## Problem to solve
Every record below should be repeated exactly, with the pictures left out.
== Provided records
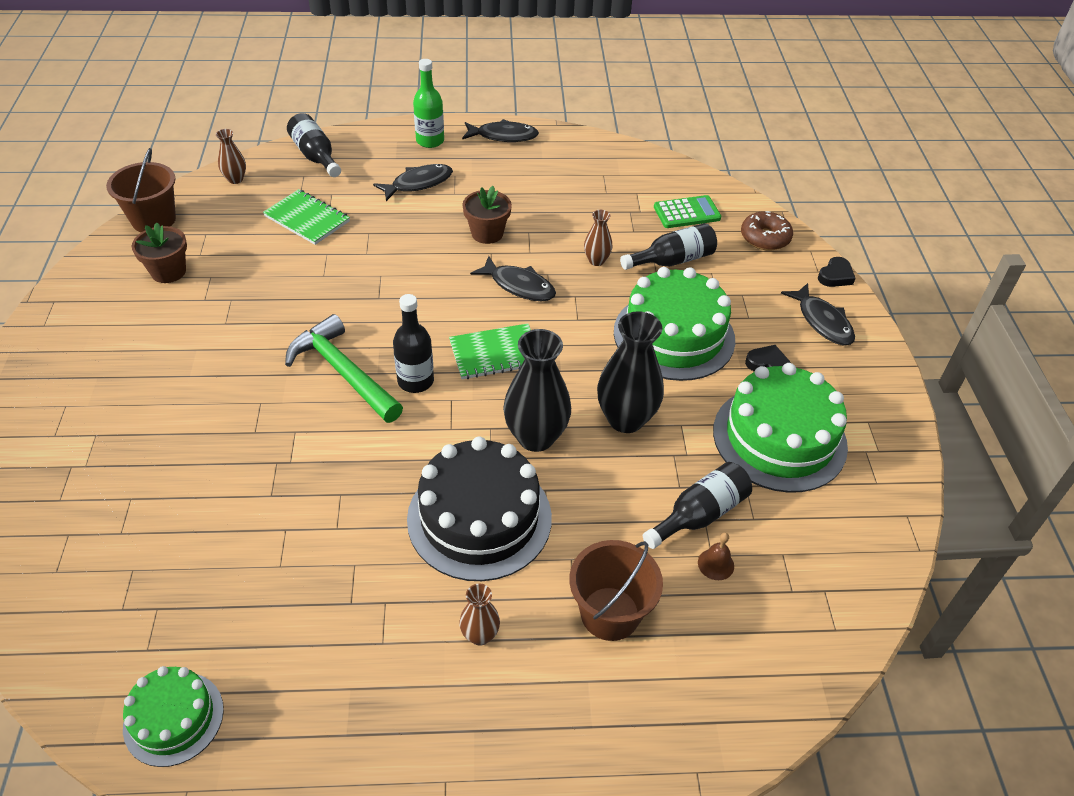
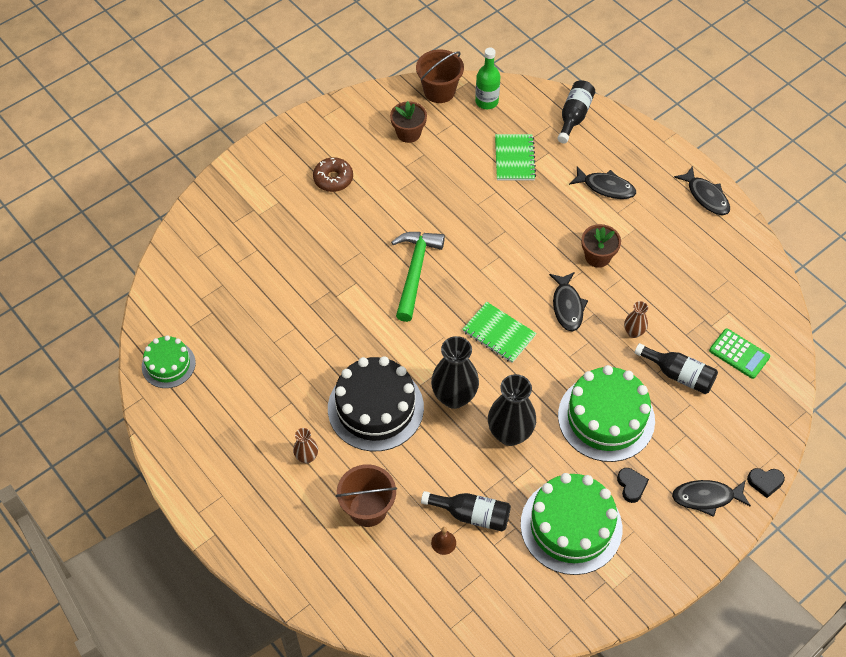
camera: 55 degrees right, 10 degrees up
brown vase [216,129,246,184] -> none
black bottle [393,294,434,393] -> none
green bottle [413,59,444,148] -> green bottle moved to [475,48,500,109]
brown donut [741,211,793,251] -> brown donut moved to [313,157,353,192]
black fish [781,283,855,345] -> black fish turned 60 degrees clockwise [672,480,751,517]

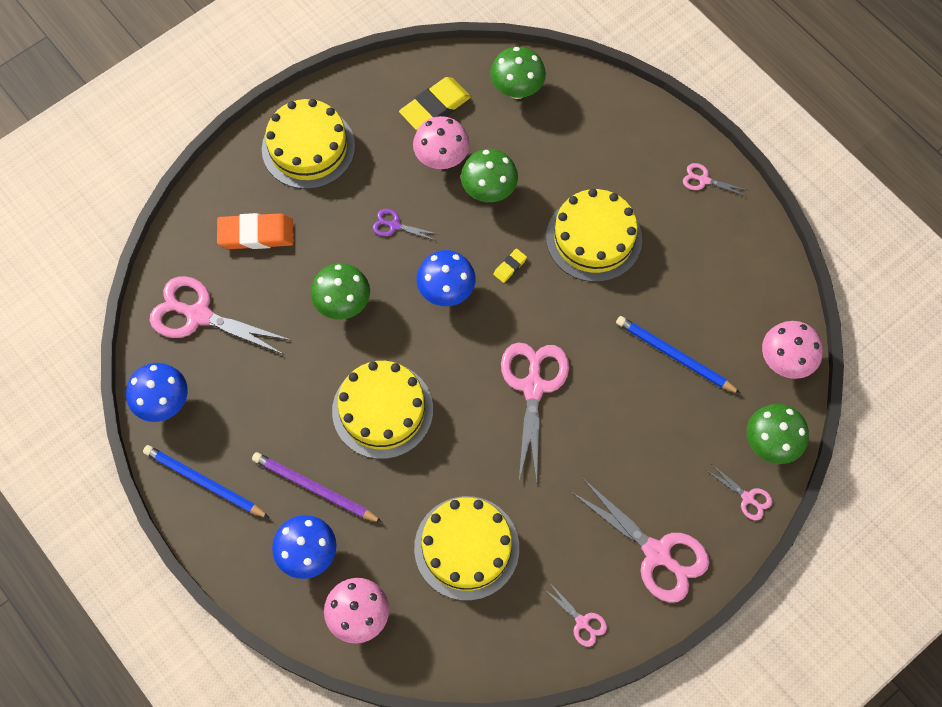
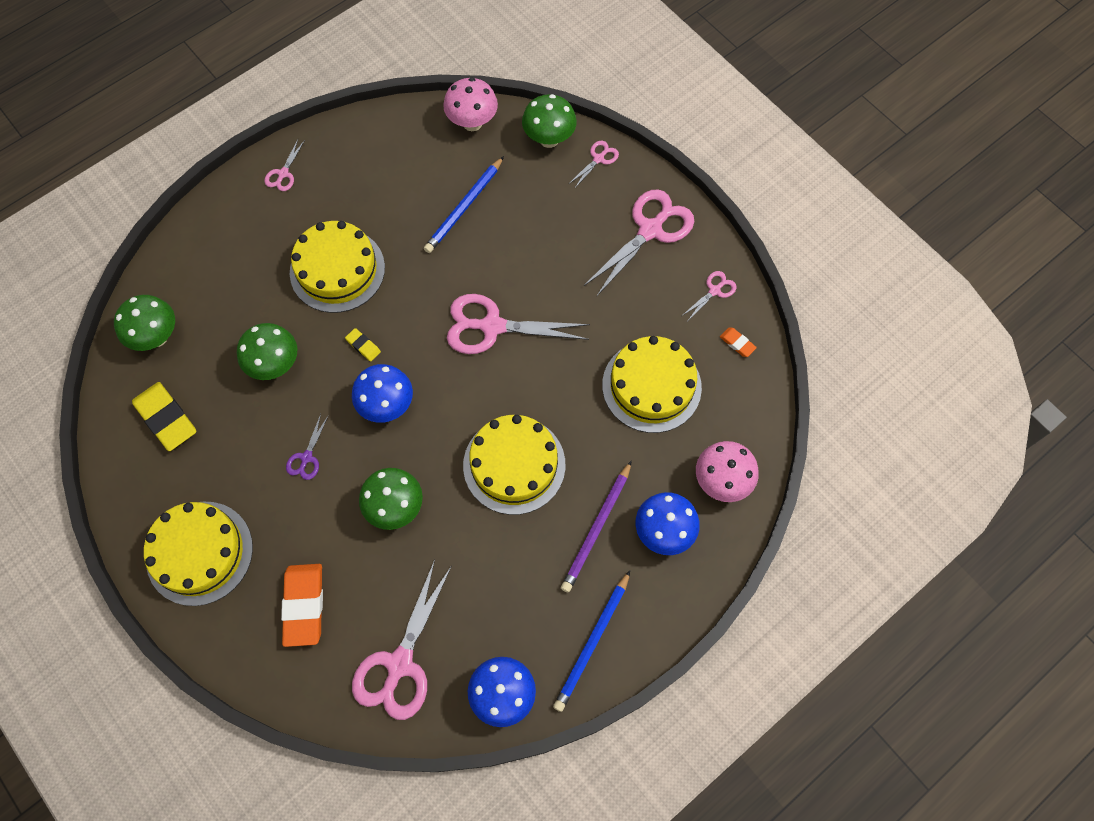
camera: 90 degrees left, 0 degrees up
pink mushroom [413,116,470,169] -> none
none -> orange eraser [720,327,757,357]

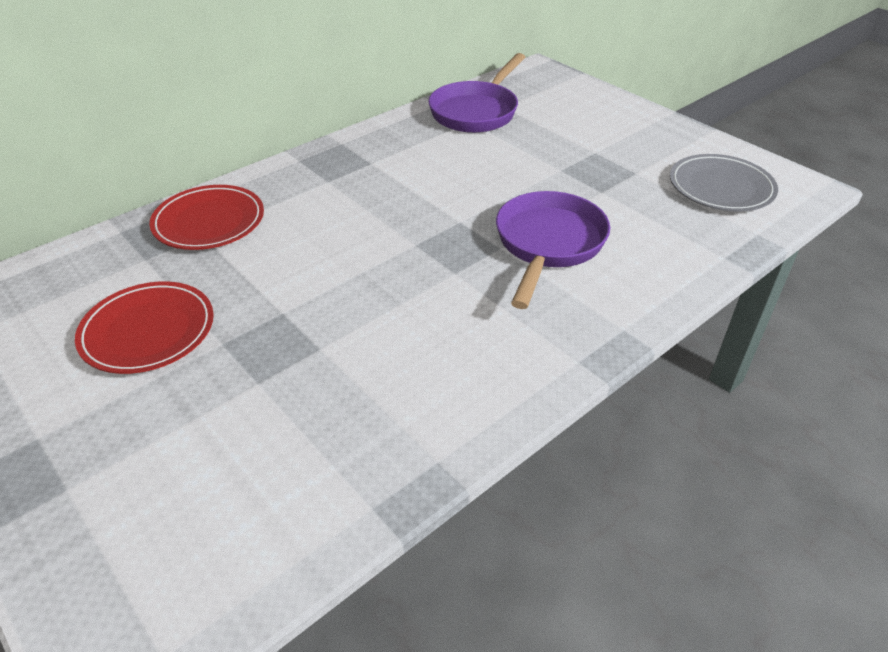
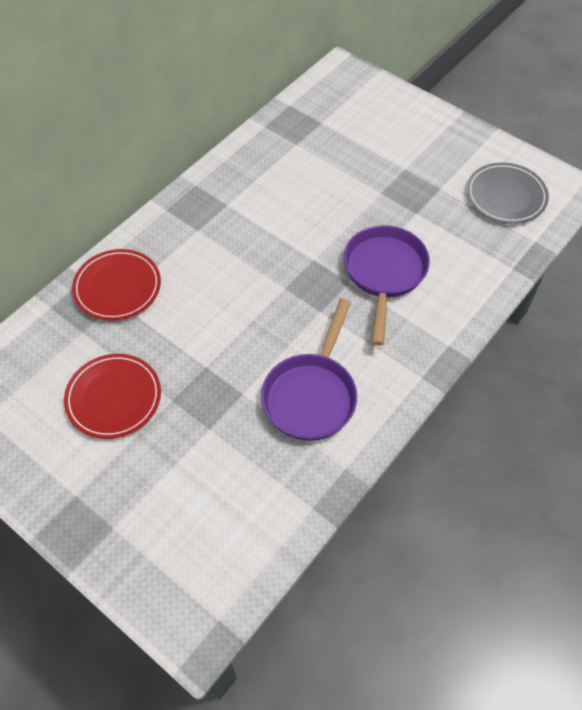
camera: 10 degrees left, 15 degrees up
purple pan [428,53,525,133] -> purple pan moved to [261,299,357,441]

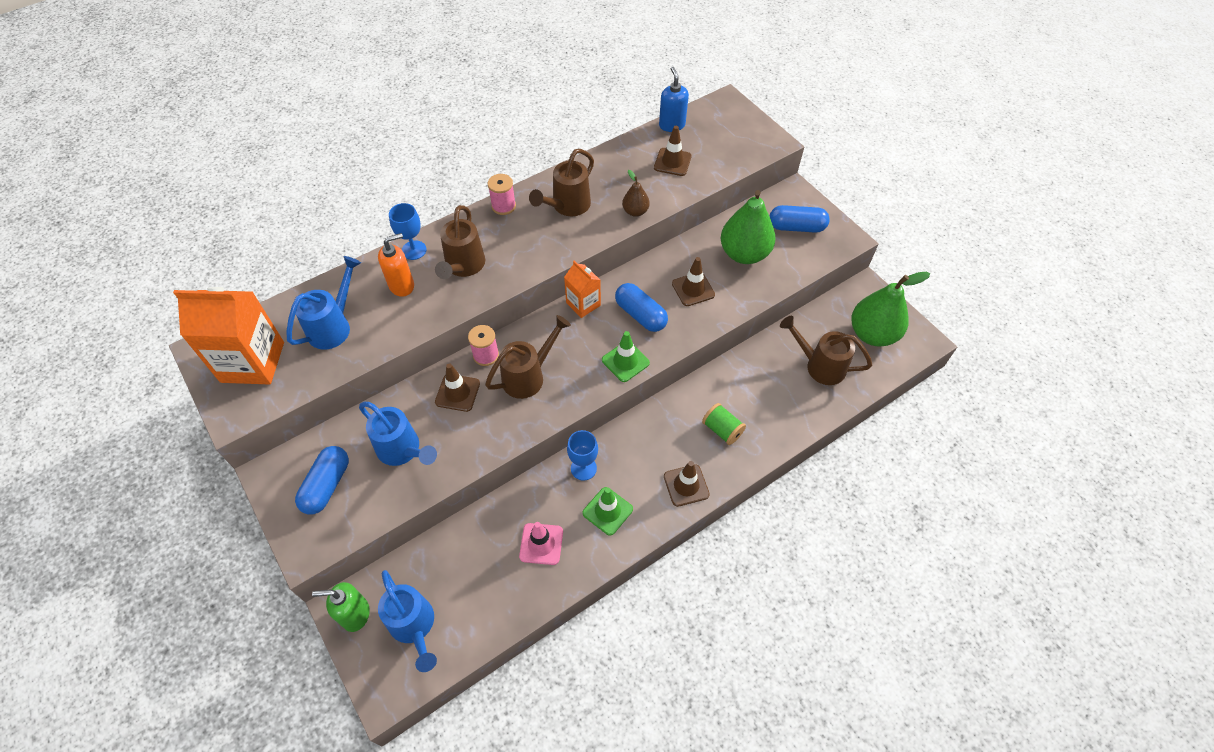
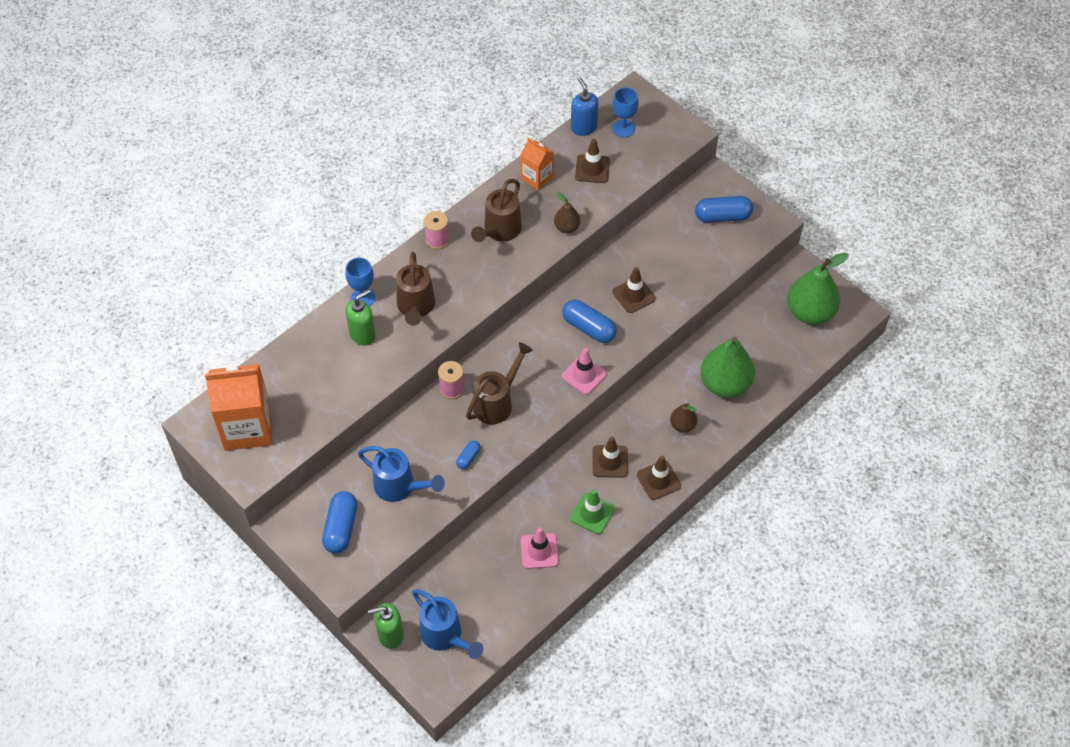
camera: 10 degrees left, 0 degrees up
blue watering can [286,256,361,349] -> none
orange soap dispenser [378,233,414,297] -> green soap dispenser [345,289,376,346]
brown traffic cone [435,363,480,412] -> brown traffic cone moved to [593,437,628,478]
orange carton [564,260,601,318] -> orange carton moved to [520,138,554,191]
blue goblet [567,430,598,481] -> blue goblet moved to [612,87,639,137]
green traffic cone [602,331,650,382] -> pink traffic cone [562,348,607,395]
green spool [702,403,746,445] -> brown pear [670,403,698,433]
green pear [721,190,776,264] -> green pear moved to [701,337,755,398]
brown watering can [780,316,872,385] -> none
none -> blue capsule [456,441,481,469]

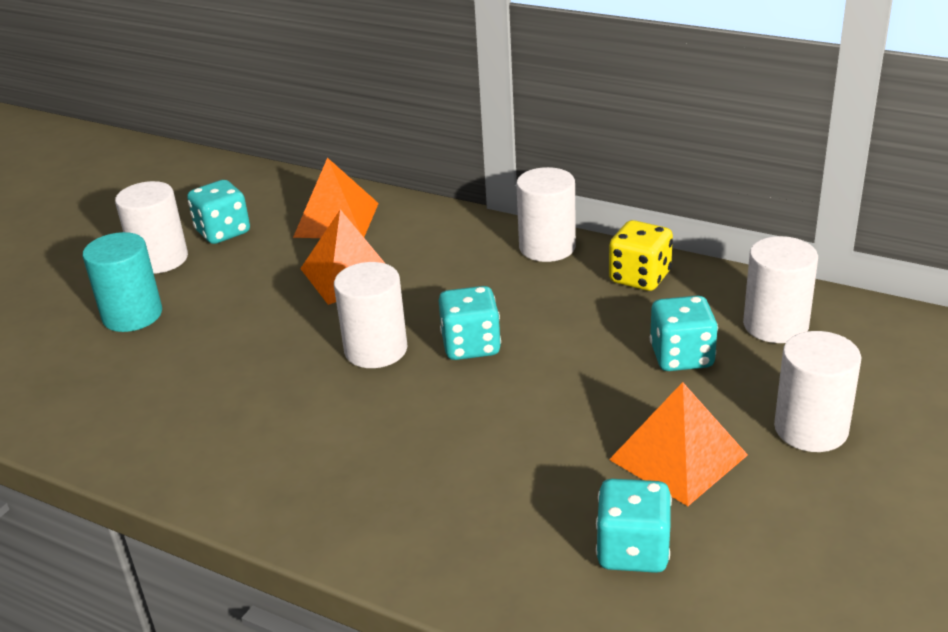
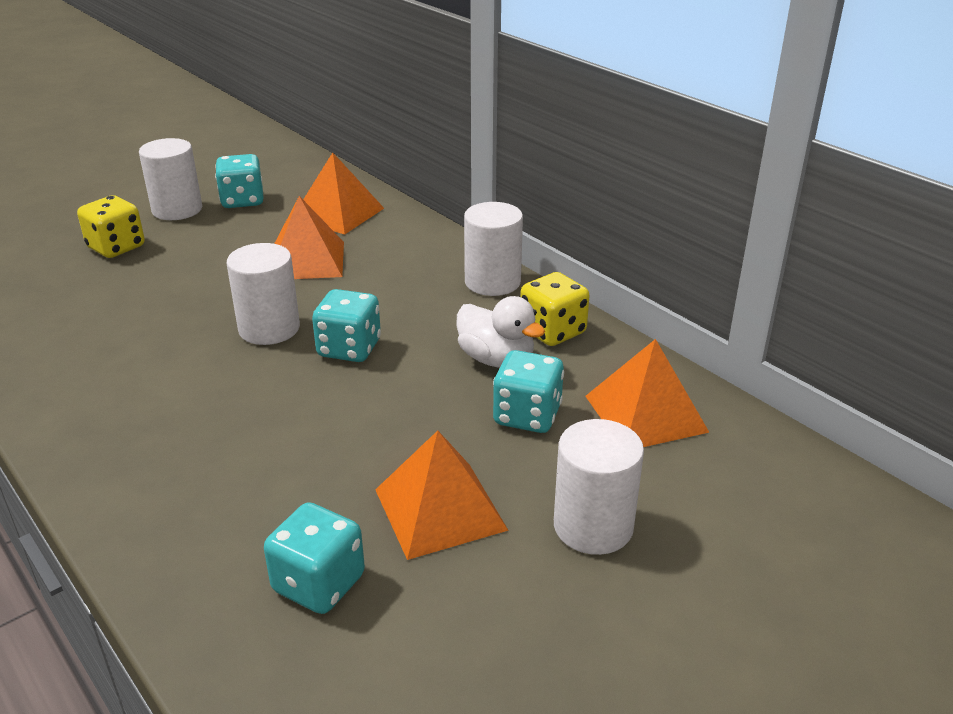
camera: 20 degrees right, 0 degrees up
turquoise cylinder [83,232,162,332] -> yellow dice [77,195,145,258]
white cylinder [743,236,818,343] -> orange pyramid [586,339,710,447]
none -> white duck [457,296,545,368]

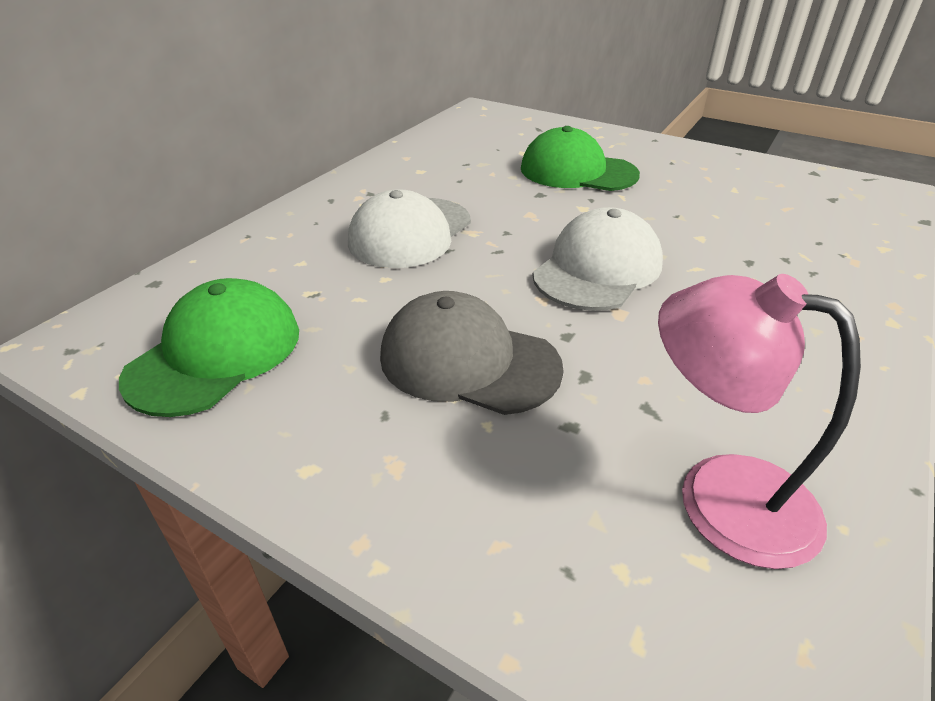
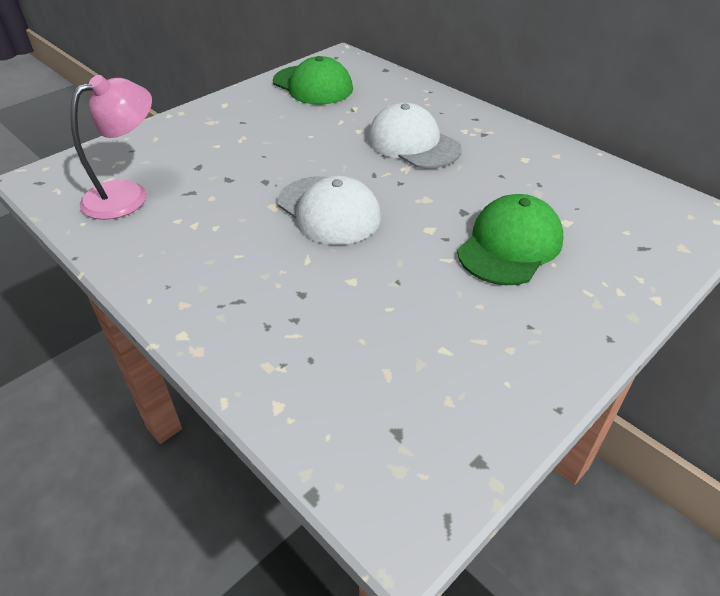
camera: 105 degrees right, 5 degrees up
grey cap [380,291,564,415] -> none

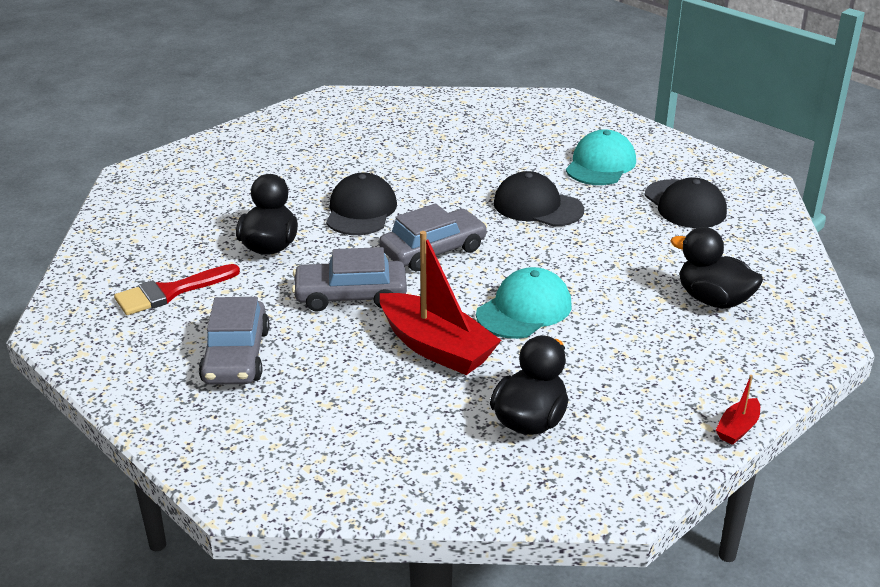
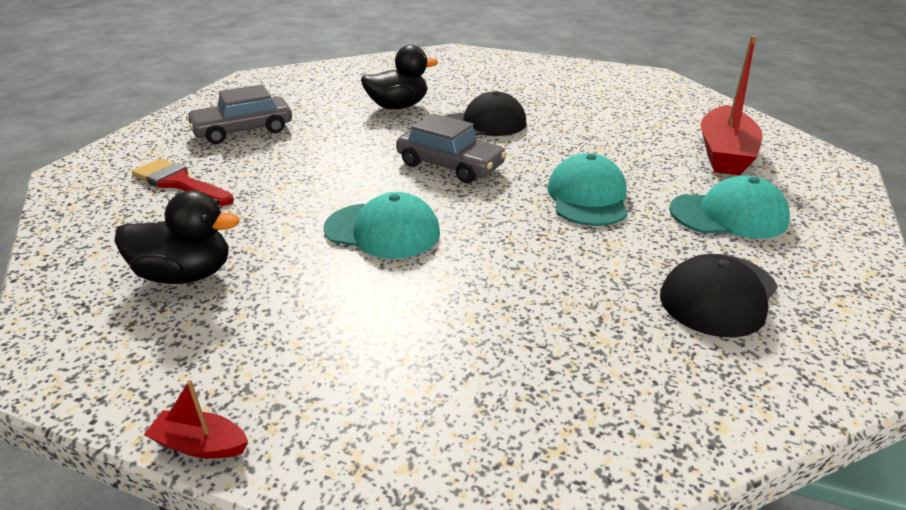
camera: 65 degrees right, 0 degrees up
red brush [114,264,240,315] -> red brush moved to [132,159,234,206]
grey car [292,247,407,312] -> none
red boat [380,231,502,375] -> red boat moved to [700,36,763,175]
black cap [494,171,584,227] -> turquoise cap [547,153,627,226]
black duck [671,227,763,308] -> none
====
## Task output
camera: 55 degrees right, 10 degrees up
brown vase [216,129,246,184] -> none
black bottle [393,294,434,393] -> none
green bottle [413,59,444,148] -> green bottle moved to [475,48,500,109]
brown donut [741,211,793,251] -> brown donut moved to [313,157,353,192]
black fish [781,283,855,345] -> black fish turned 60 degrees clockwise [672,480,751,517]

camera: 90 degrees left, 0 degrees up
pink mushroom [413,116,470,169] -> none
none -> orange eraser [720,327,757,357]

camera: 10 degrees left, 15 degrees up
purple pan [428,53,525,133] -> purple pan moved to [261,299,357,441]

camera: 10 degrees left, 0 degrees up
blue watering can [286,256,361,349] -> none
orange soap dispenser [378,233,414,297] -> green soap dispenser [345,289,376,346]
brown traffic cone [435,363,480,412] -> brown traffic cone moved to [593,437,628,478]
orange carton [564,260,601,318] -> orange carton moved to [520,138,554,191]
blue goblet [567,430,598,481] -> blue goblet moved to [612,87,639,137]
green traffic cone [602,331,650,382] -> pink traffic cone [562,348,607,395]
green spool [702,403,746,445] -> brown pear [670,403,698,433]
green pear [721,190,776,264] -> green pear moved to [701,337,755,398]
brown watering can [780,316,872,385] -> none
none -> blue capsule [456,441,481,469]

camera: 20 degrees right, 0 degrees up
turquoise cylinder [83,232,162,332] -> yellow dice [77,195,145,258]
white cylinder [743,236,818,343] -> orange pyramid [586,339,710,447]
none -> white duck [457,296,545,368]

camera: 105 degrees right, 5 degrees up
grey cap [380,291,564,415] -> none

camera: 65 degrees right, 0 degrees up
red brush [114,264,240,315] -> red brush moved to [132,159,234,206]
grey car [292,247,407,312] -> none
red boat [380,231,502,375] -> red boat moved to [700,36,763,175]
black cap [494,171,584,227] -> turquoise cap [547,153,627,226]
black duck [671,227,763,308] -> none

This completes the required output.